Records contained in a dataset
--------------------
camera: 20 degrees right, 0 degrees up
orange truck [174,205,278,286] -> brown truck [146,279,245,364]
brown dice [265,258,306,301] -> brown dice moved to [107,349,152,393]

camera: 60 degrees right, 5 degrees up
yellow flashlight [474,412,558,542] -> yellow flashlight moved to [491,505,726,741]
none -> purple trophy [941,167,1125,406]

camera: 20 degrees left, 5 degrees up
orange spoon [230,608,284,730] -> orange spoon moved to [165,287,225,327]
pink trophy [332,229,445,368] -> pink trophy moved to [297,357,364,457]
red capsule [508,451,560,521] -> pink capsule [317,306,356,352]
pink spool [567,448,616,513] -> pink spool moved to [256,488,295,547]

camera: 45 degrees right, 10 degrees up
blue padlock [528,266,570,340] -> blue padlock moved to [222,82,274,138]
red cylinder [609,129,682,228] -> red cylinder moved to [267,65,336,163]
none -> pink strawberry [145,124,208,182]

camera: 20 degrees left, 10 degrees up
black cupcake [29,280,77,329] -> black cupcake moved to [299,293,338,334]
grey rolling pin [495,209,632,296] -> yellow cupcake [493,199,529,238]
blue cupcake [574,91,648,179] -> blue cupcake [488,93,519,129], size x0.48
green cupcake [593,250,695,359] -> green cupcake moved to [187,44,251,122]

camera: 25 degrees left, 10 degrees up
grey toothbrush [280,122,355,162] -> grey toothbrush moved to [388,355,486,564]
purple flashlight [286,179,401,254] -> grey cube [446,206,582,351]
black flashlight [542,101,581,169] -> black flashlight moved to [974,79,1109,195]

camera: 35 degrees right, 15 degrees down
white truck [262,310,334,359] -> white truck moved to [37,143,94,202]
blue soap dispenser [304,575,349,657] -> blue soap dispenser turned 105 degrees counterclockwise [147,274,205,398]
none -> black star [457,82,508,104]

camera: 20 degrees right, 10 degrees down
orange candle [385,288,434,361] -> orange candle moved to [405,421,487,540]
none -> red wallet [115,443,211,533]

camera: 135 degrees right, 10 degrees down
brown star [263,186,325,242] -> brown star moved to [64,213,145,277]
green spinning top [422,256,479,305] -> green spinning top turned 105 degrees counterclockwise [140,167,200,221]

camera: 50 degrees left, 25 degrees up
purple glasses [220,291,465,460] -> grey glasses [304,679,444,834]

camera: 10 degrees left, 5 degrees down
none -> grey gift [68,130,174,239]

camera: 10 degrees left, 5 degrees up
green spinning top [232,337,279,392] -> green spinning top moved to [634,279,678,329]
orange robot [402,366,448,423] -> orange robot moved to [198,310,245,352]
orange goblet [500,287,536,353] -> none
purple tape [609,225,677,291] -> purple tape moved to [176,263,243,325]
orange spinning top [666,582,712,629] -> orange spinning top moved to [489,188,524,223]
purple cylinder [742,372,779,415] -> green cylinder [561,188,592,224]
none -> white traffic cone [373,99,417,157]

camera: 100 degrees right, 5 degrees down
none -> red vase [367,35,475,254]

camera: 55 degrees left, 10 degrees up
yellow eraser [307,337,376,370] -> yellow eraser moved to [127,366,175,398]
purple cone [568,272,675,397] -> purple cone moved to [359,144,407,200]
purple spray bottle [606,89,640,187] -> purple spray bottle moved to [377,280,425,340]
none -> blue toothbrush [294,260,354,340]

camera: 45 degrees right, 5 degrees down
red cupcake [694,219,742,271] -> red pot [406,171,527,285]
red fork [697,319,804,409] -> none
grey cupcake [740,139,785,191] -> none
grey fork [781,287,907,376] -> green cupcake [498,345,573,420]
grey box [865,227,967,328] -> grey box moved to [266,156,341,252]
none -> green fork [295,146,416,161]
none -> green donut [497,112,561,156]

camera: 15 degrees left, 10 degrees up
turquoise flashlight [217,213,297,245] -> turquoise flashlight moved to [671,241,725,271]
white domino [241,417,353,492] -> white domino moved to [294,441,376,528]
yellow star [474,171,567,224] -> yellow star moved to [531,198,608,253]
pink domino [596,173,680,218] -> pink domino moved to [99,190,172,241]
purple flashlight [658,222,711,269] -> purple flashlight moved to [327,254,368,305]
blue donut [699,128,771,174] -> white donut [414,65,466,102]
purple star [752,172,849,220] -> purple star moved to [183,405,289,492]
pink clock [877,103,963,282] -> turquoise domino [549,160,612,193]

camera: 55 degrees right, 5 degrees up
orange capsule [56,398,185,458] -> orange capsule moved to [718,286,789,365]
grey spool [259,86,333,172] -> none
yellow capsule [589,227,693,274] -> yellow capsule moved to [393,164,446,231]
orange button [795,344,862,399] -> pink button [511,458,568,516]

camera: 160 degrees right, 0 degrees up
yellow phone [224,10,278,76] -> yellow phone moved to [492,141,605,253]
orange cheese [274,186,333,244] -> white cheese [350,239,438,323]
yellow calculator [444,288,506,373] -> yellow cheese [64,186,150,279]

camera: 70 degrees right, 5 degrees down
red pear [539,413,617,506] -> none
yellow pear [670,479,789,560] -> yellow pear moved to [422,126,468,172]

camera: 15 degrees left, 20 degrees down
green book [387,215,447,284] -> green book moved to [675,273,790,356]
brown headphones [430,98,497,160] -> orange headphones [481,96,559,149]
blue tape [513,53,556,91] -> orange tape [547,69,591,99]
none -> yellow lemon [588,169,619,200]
--------------------
Number of lines above containing the word "flashlight": state it and add nothing else.

• [Response area]:
5